No pictures, nothing altered: return the data below.

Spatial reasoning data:
* * * *
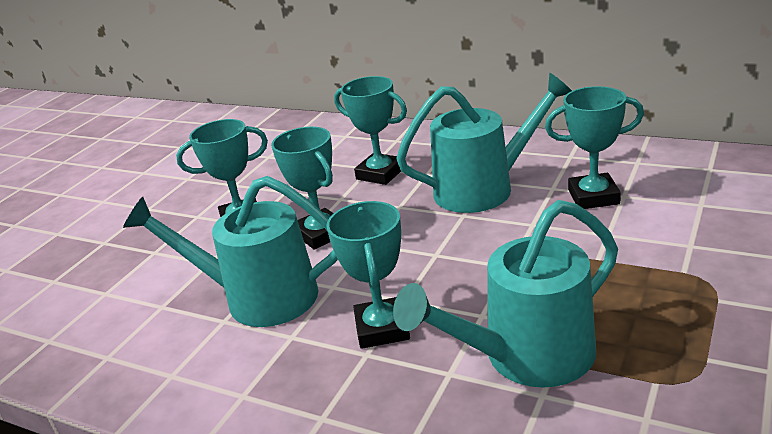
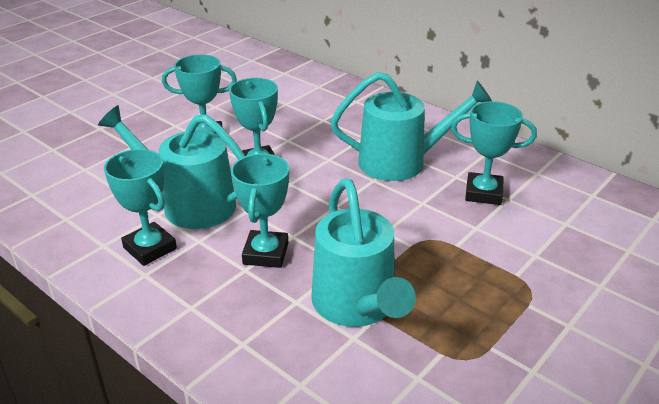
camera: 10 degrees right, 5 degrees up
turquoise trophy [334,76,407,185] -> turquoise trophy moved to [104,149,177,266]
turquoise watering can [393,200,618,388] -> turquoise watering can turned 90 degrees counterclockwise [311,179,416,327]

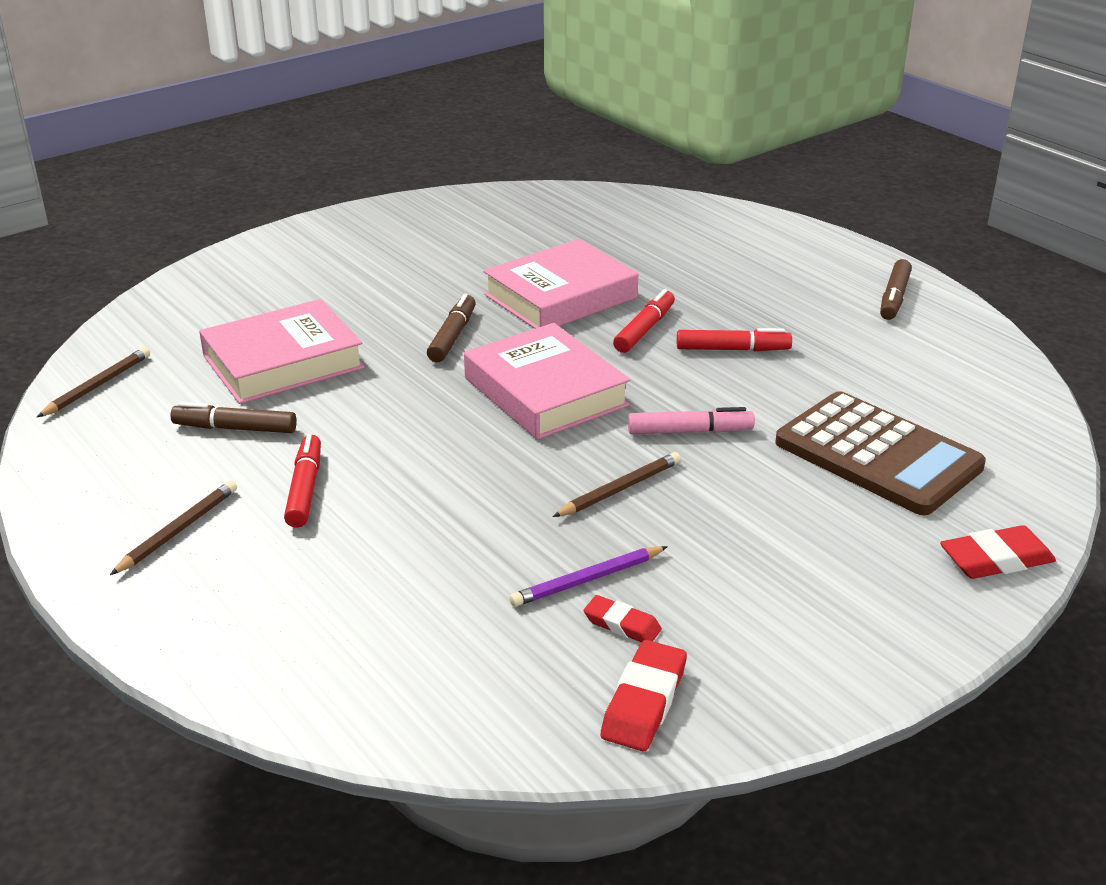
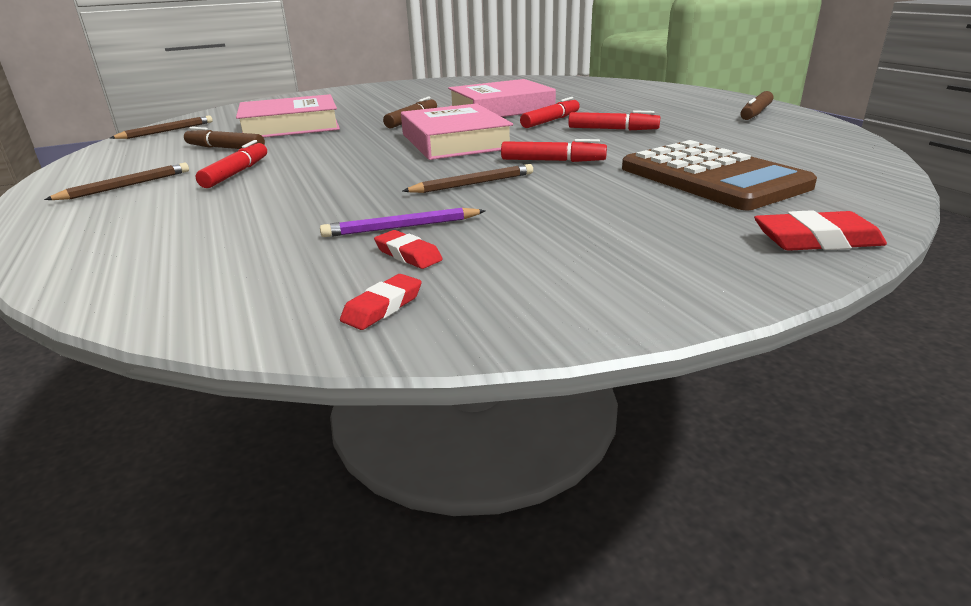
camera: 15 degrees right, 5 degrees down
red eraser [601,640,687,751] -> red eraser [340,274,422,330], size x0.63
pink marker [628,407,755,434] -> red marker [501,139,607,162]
* * * *
Result for this exercise:
camera: 10 degrees right, 5 degrees up
turquoise trophy [334,76,407,185] -> turquoise trophy moved to [104,149,177,266]
turquoise watering can [393,200,618,388] -> turquoise watering can turned 90 degrees counterclockwise [311,179,416,327]

camera: 15 degrees right, 5 degrees down
red eraser [601,640,687,751] -> red eraser [340,274,422,330], size x0.63
pink marker [628,407,755,434] -> red marker [501,139,607,162]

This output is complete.